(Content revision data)
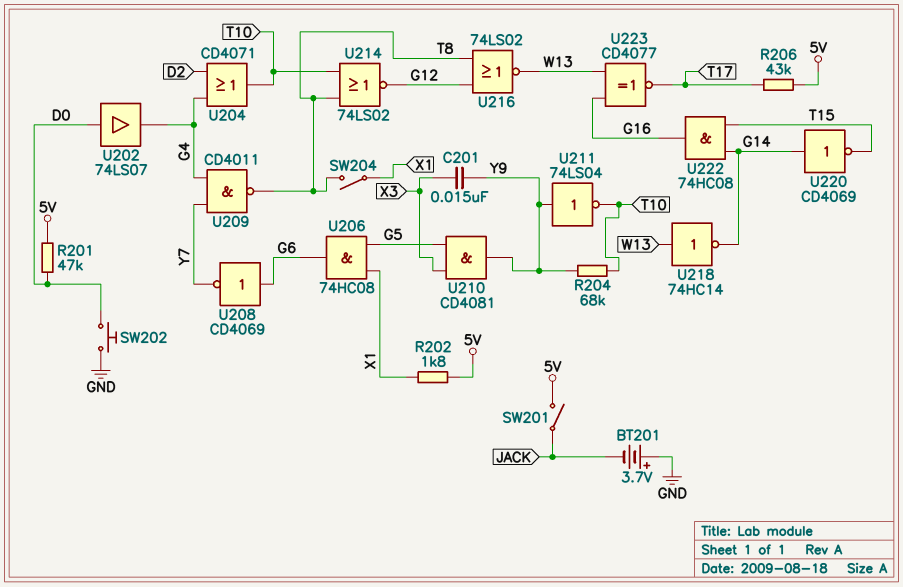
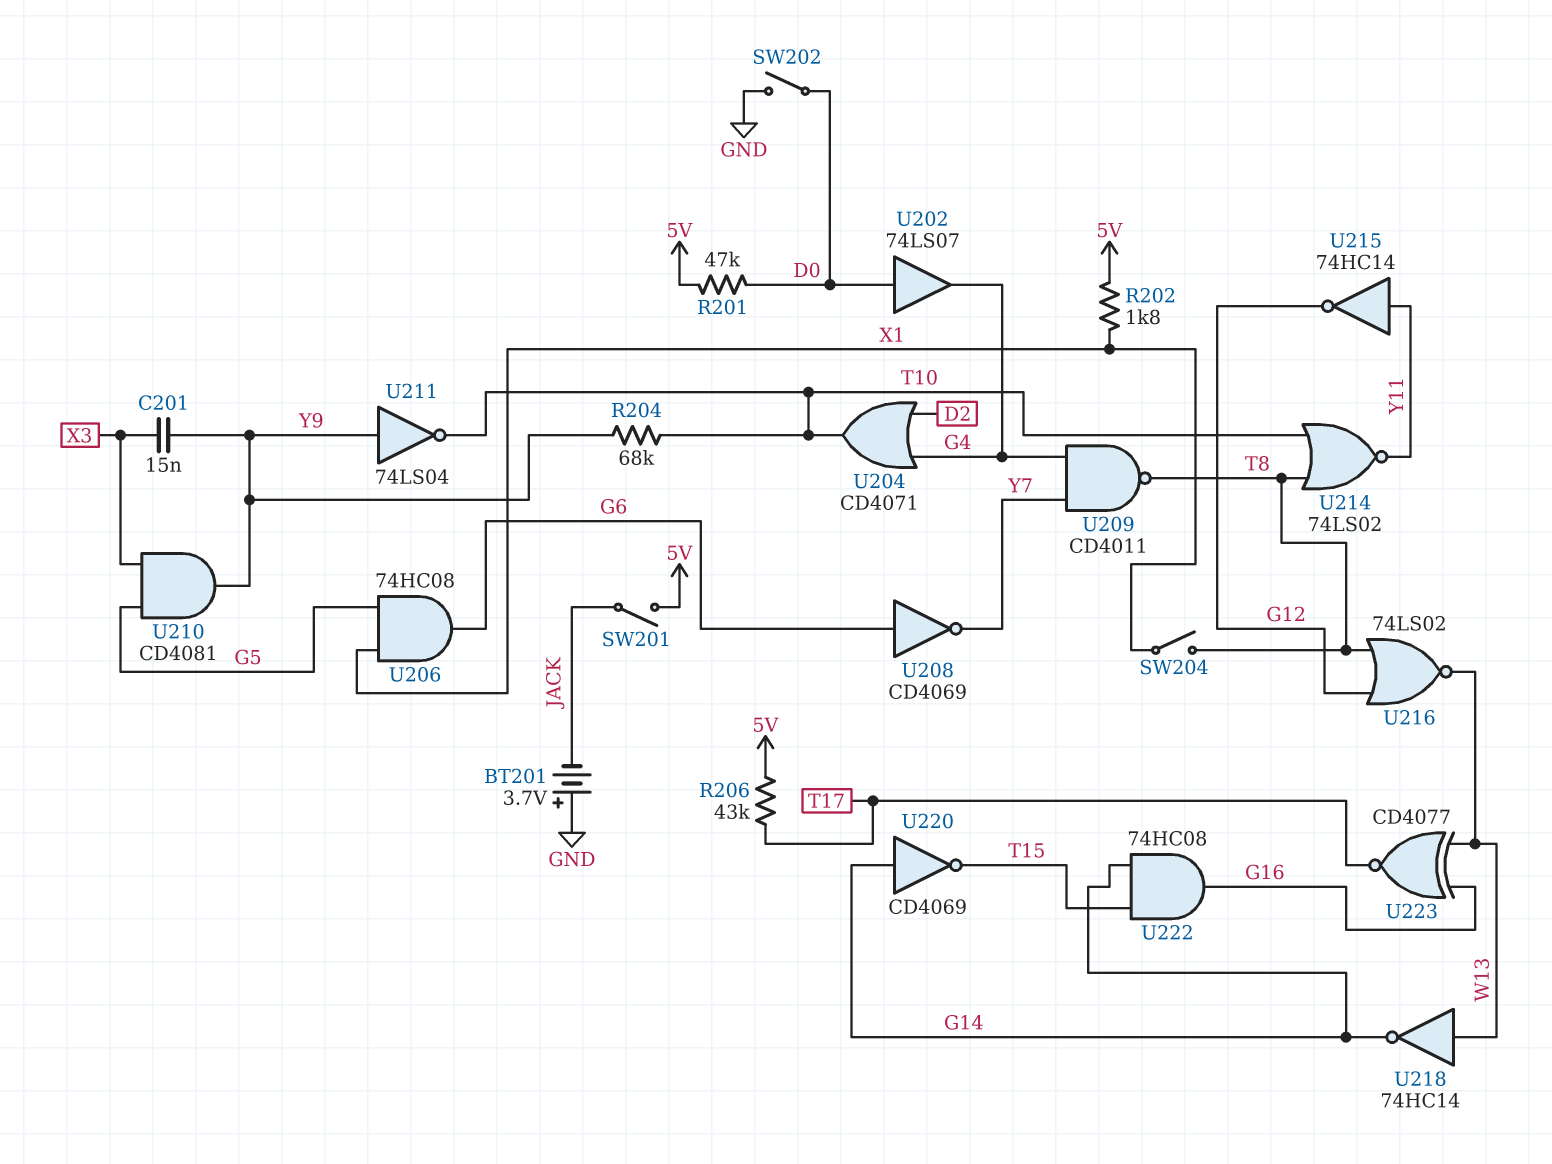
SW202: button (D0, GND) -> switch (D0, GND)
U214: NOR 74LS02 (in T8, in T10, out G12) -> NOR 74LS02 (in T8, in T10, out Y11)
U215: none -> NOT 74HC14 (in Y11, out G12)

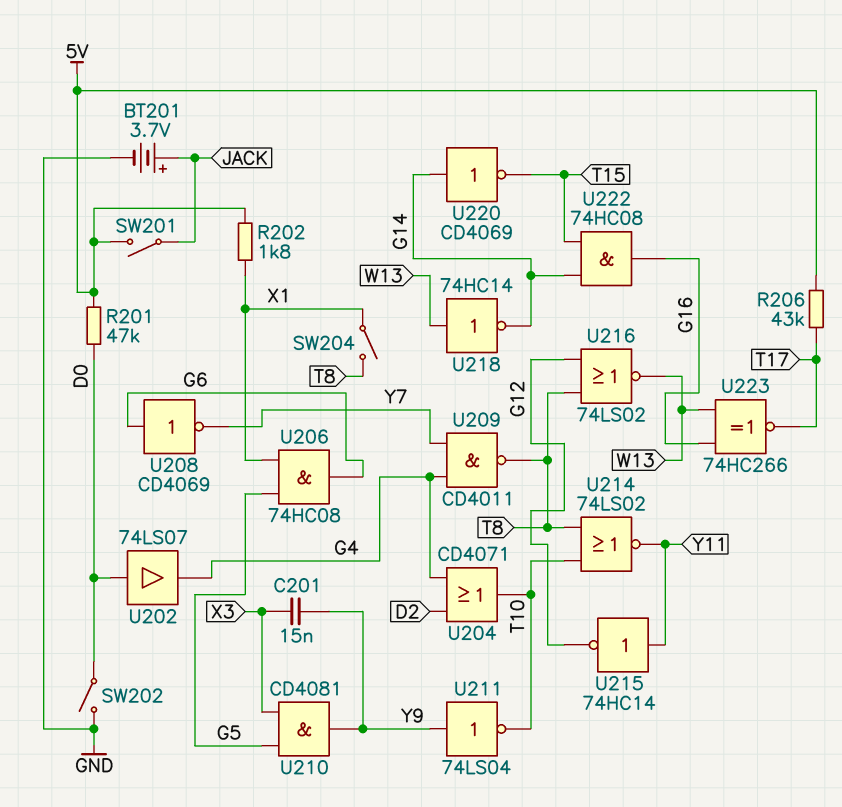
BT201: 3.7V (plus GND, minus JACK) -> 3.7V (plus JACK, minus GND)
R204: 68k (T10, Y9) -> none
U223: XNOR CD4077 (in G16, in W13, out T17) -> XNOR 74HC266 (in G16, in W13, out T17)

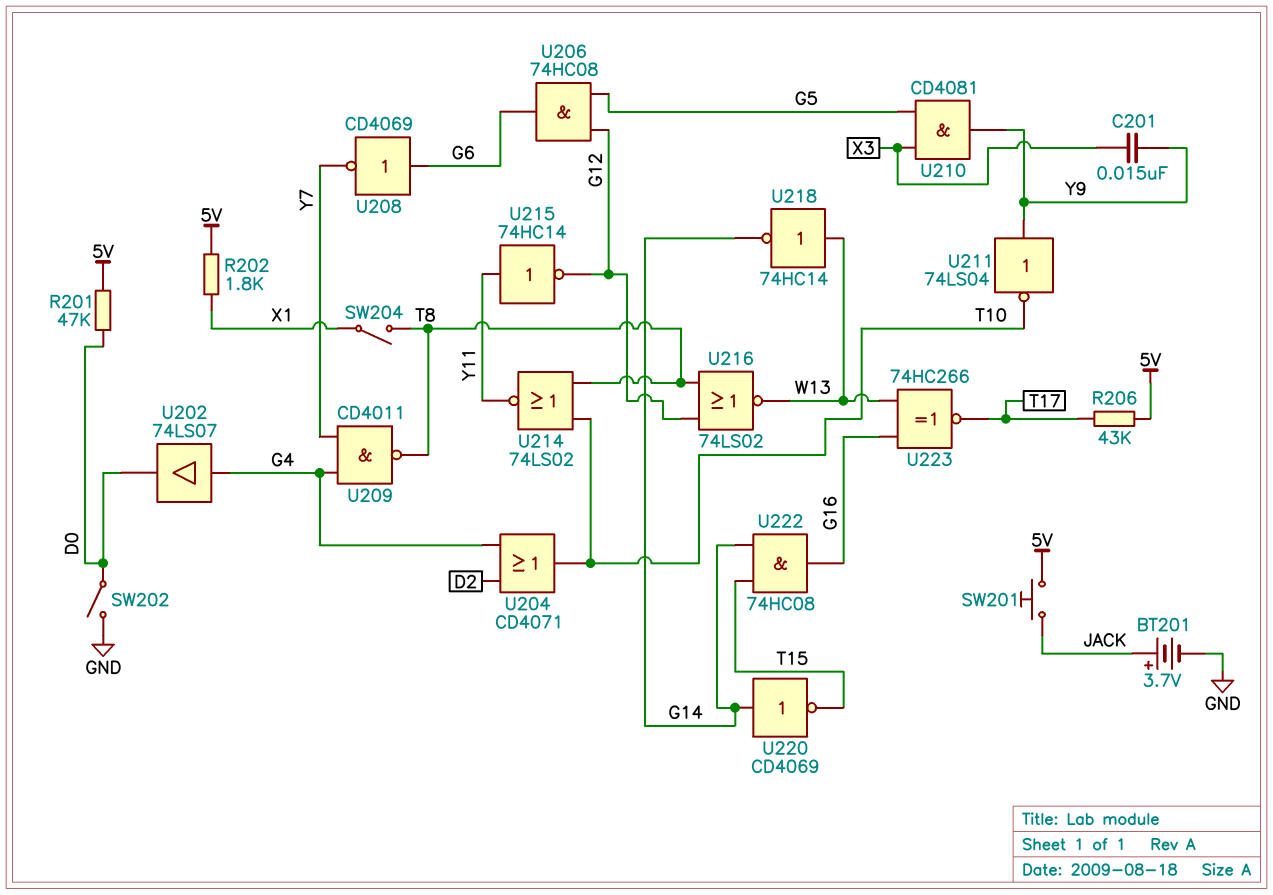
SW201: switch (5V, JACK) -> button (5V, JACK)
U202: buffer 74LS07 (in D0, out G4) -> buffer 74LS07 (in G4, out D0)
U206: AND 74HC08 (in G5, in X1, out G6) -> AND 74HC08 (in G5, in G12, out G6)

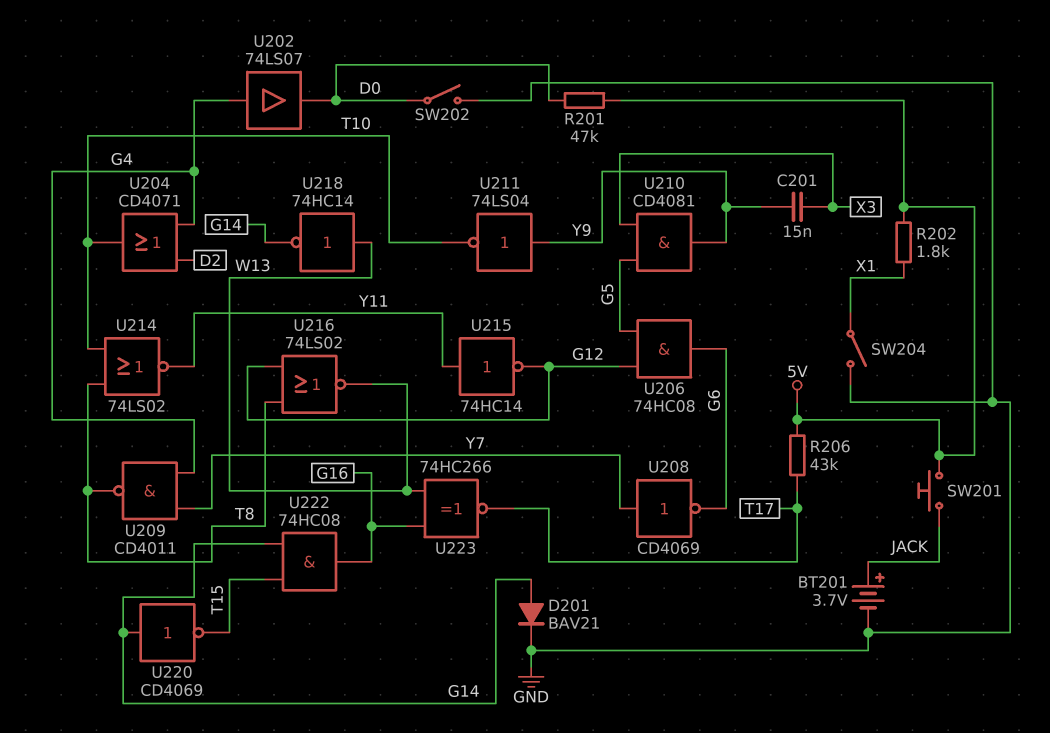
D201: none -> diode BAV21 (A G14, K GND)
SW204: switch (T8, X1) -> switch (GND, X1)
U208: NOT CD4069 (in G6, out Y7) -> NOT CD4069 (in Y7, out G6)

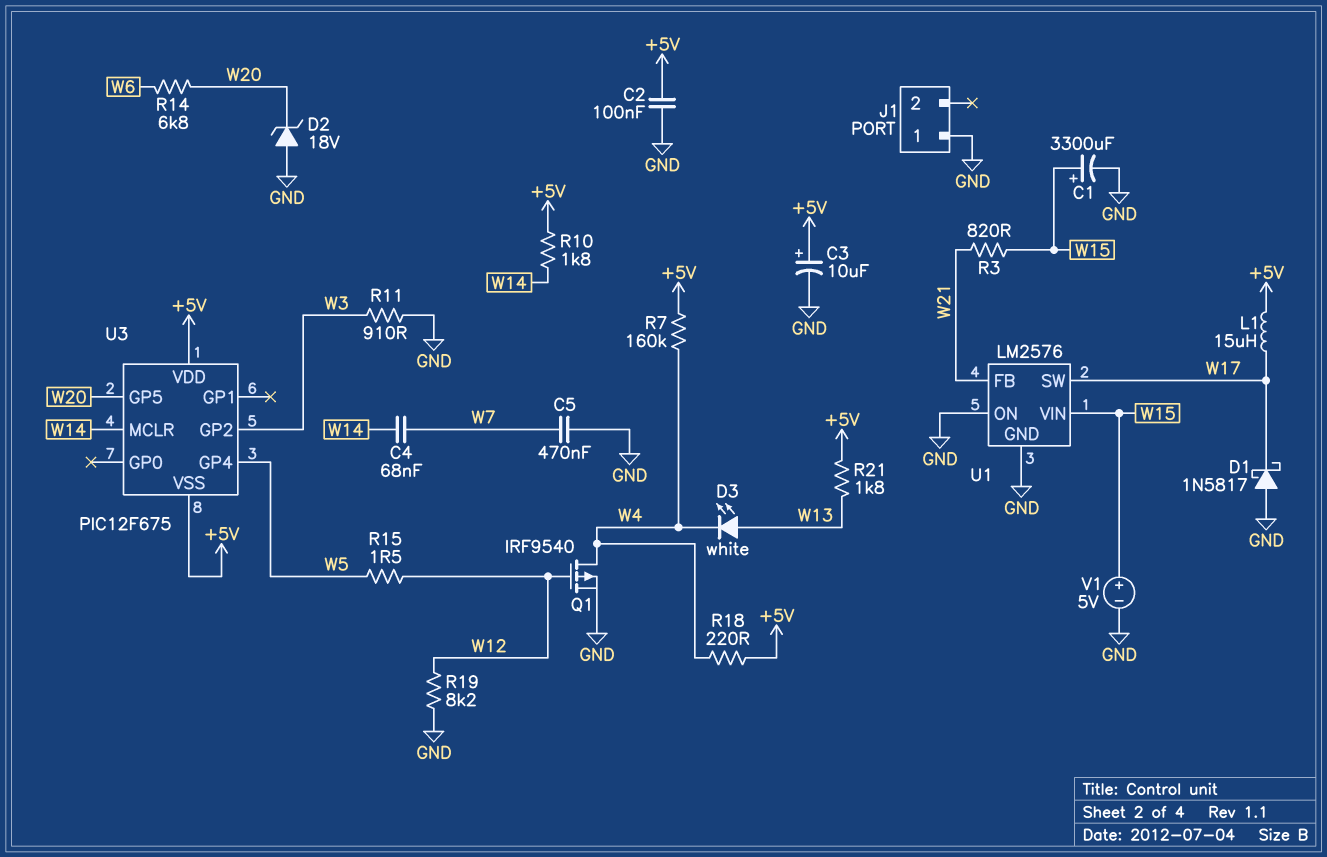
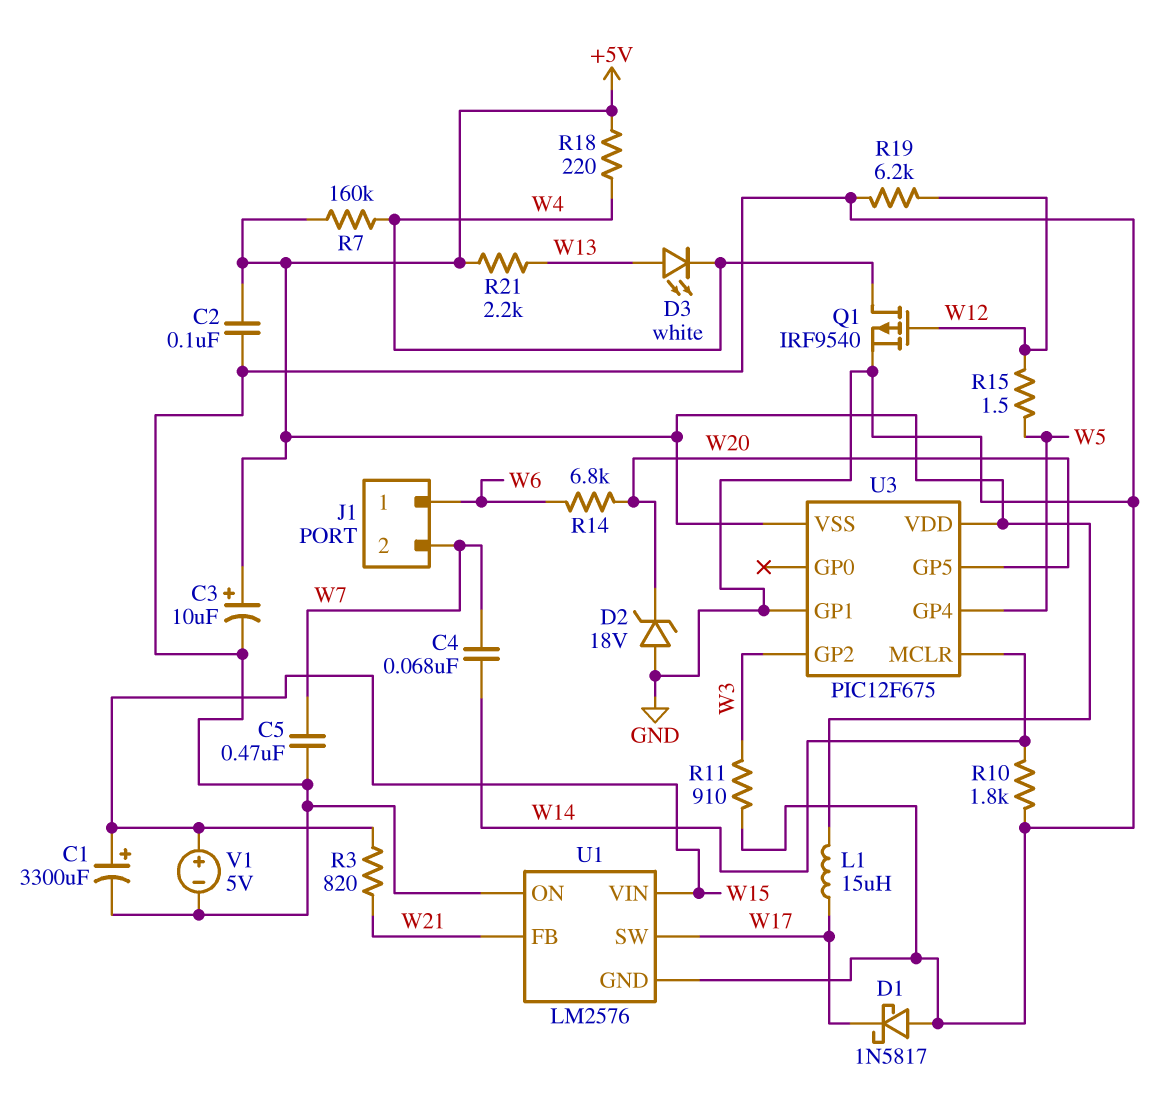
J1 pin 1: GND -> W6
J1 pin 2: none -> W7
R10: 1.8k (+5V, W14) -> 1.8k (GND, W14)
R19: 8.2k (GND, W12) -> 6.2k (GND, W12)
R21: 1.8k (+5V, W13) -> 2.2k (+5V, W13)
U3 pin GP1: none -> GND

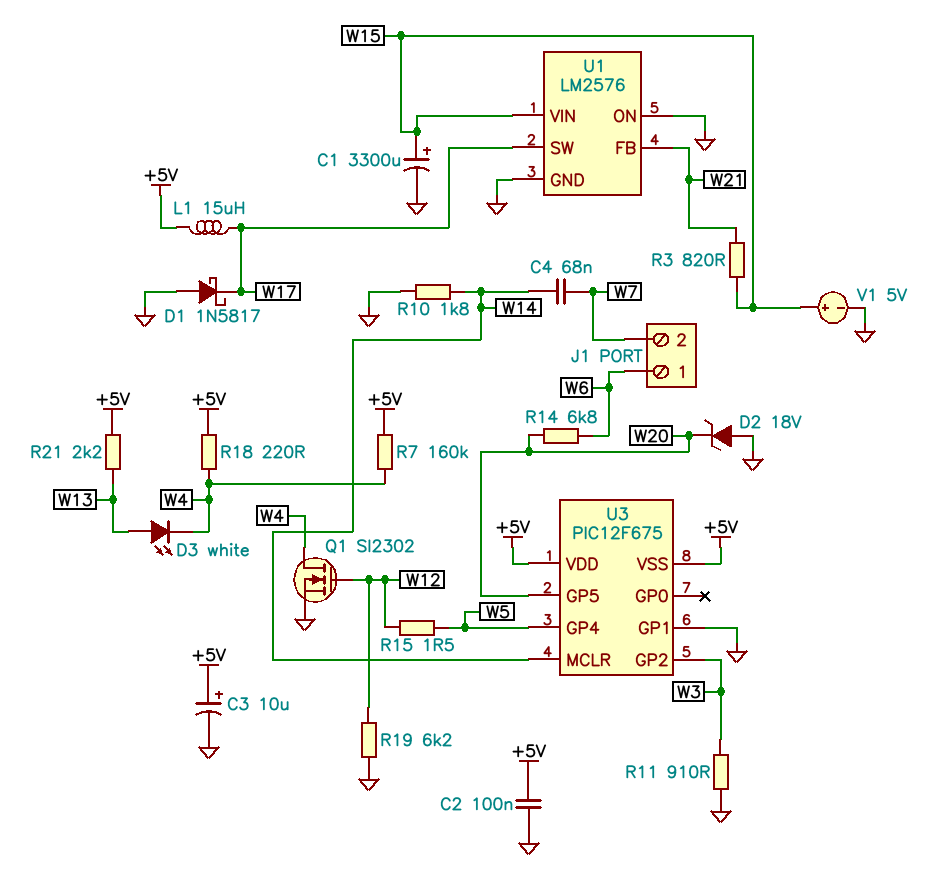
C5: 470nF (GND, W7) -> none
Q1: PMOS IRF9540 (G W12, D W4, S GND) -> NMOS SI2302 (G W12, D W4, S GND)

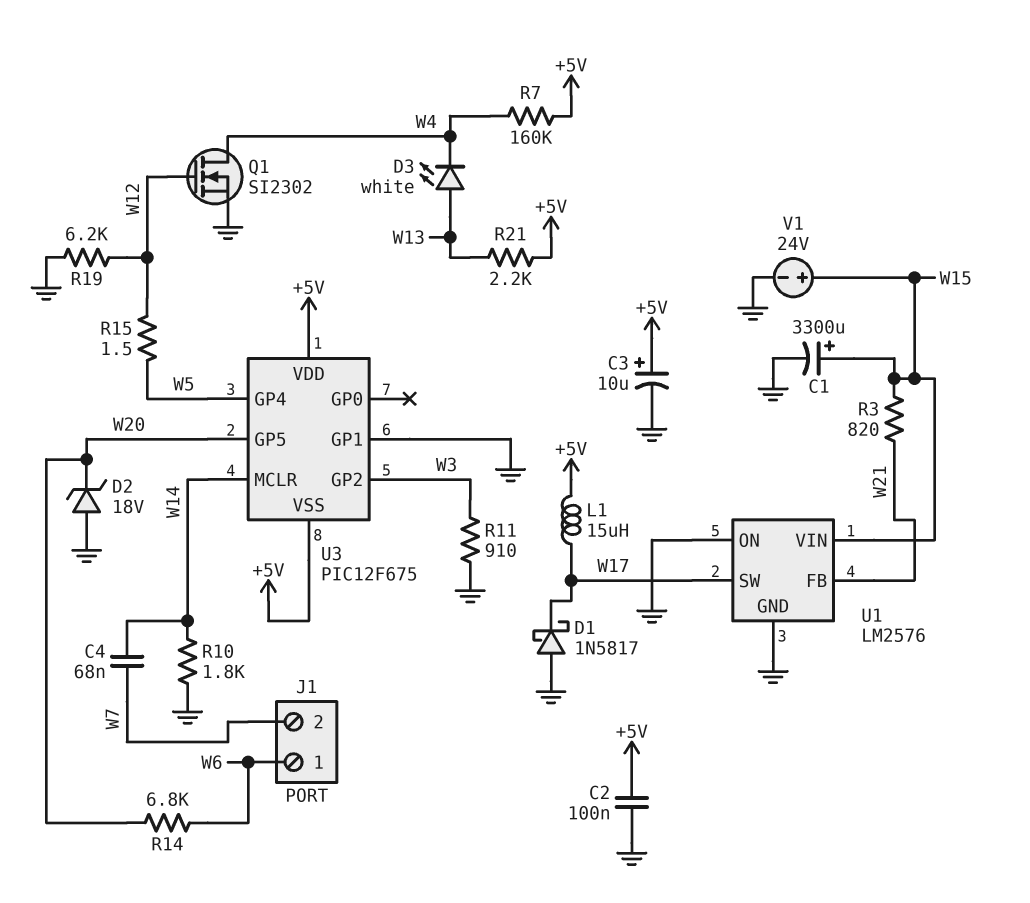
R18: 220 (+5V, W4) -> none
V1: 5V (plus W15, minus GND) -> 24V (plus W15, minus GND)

Task instructions.
For the string "minus", search the preceding data and copy every line that includes it.

Output of the exercise.
BT201: 3.7V (plus GND, minus JACK) -> 3.7V (plus JACK, minus GND)
V1: 5V (plus W15, minus GND) -> 24V (plus W15, minus GND)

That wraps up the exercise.